Using the records below, transcribe exactly only the lines from the one with "yellow calculator: 2 -> 5" through the end, both included, and drop every picture.

[Exercise data — start]

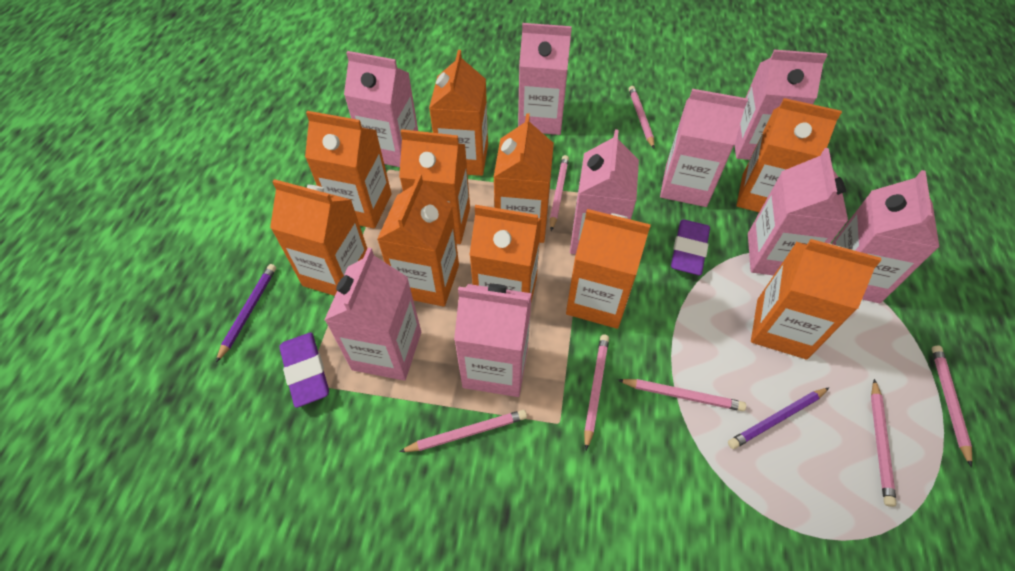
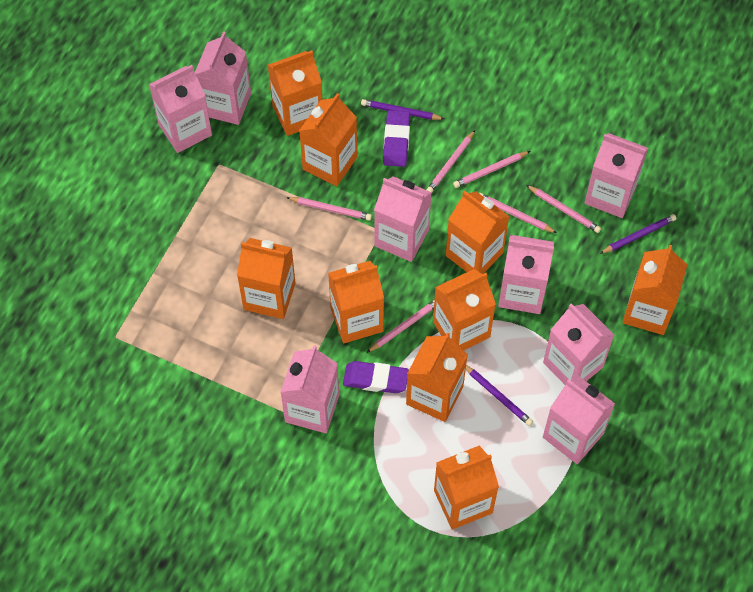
orange carton: 10 -> 9
pink carton: 9 -> 8
pink pencil: 7 -> 6
purple pencil: 2 -> 3

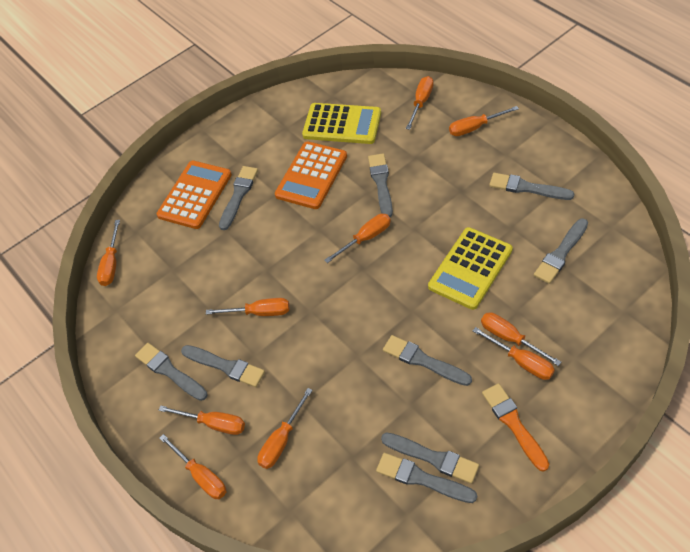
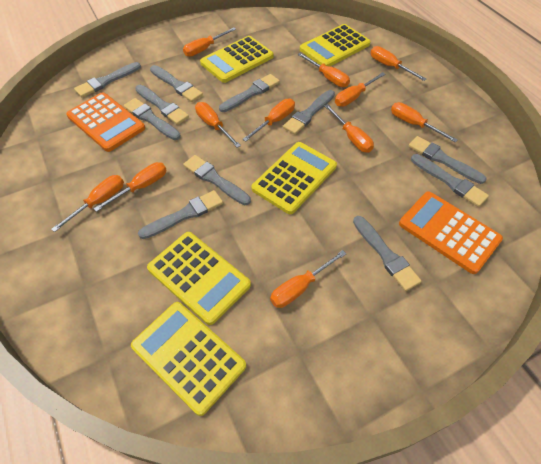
grey brush: 9 -> 11
orange brush: 1 -> 0
orange screwdriver: 10 -> 11
yellow calculator: 2 -> 5

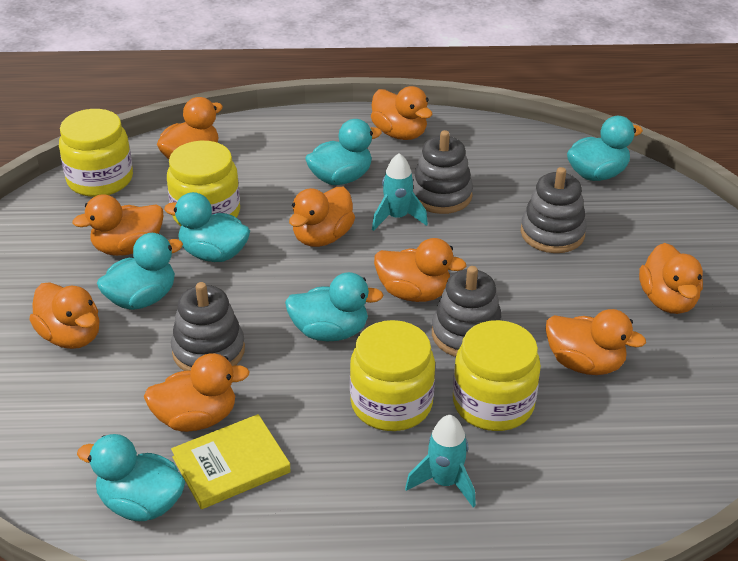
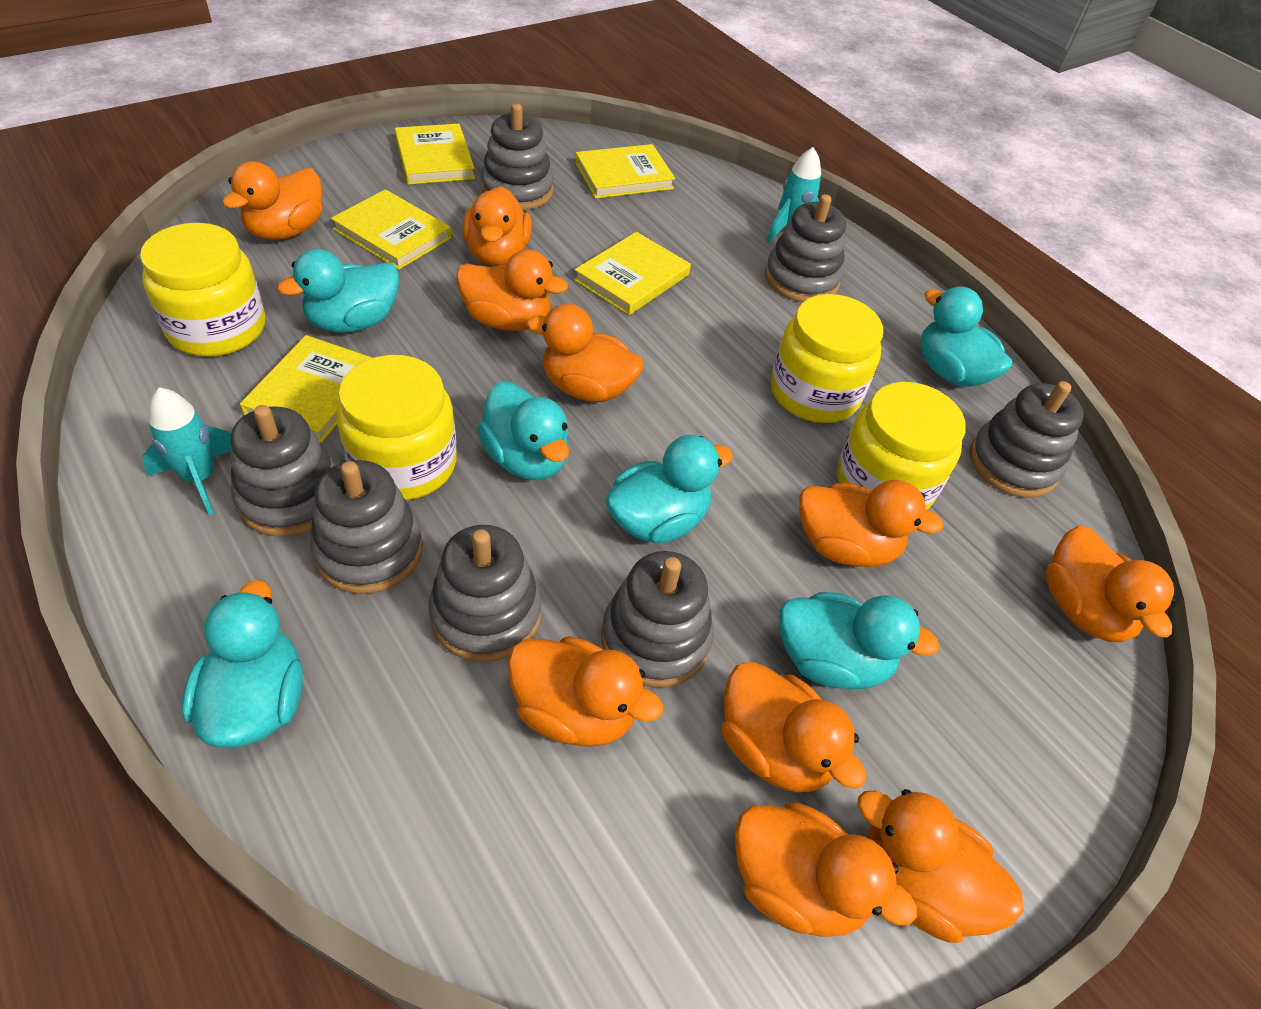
grey stacking toy: 4 -> 7
orange duck: 9 -> 10
yellow book: 1 -> 5

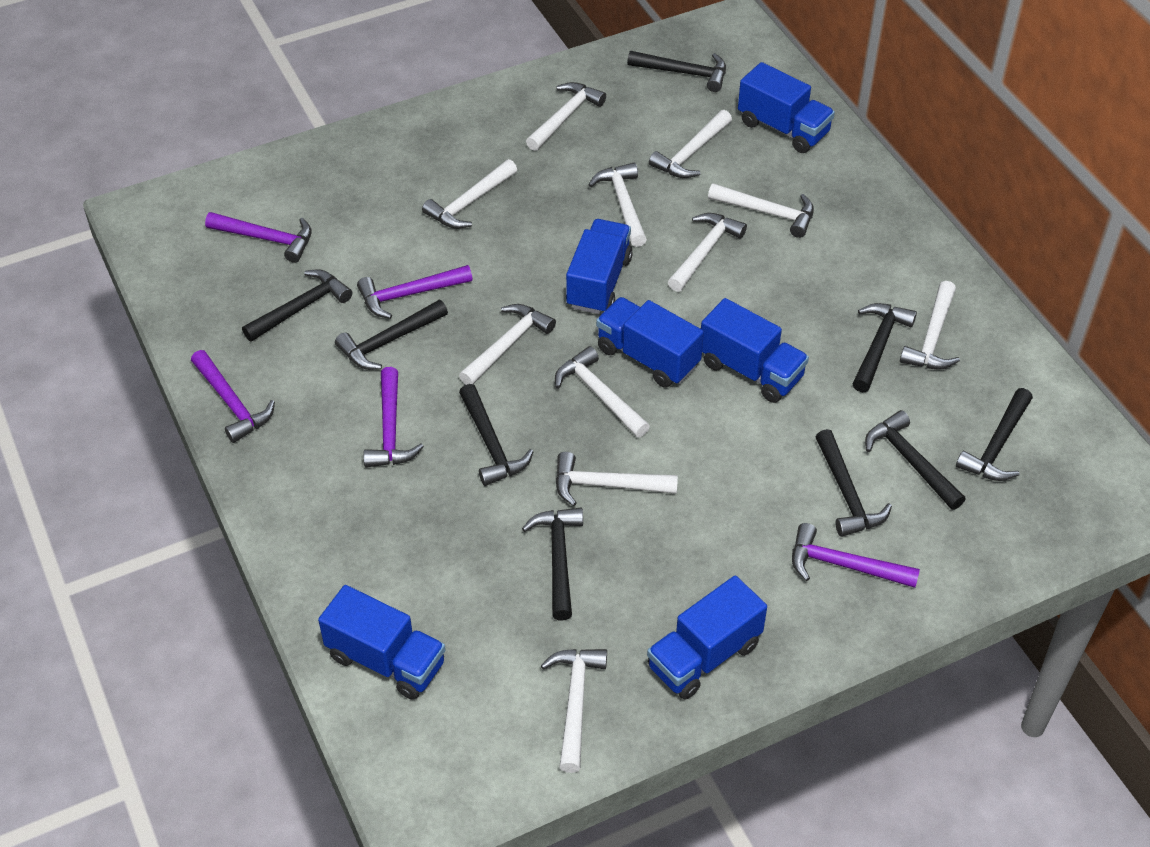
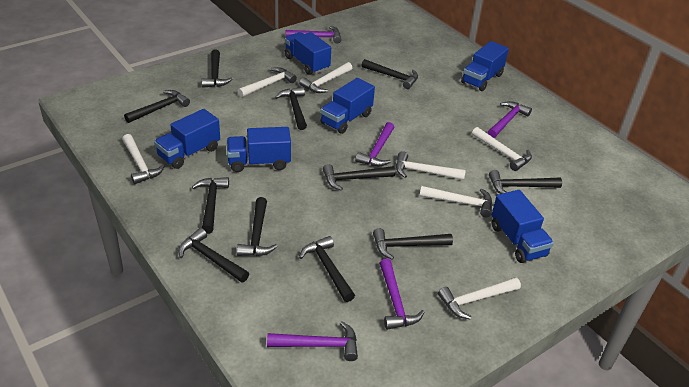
black hammer: 9 -> 11
white hammer: 11 -> 7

[Exercise data — finish]

| Solved exercise |
yellow calculator: 2 -> 5

grey stacking toy: 4 -> 7
orange duck: 9 -> 10
yellow book: 1 -> 5

black hammer: 9 -> 11
white hammer: 11 -> 7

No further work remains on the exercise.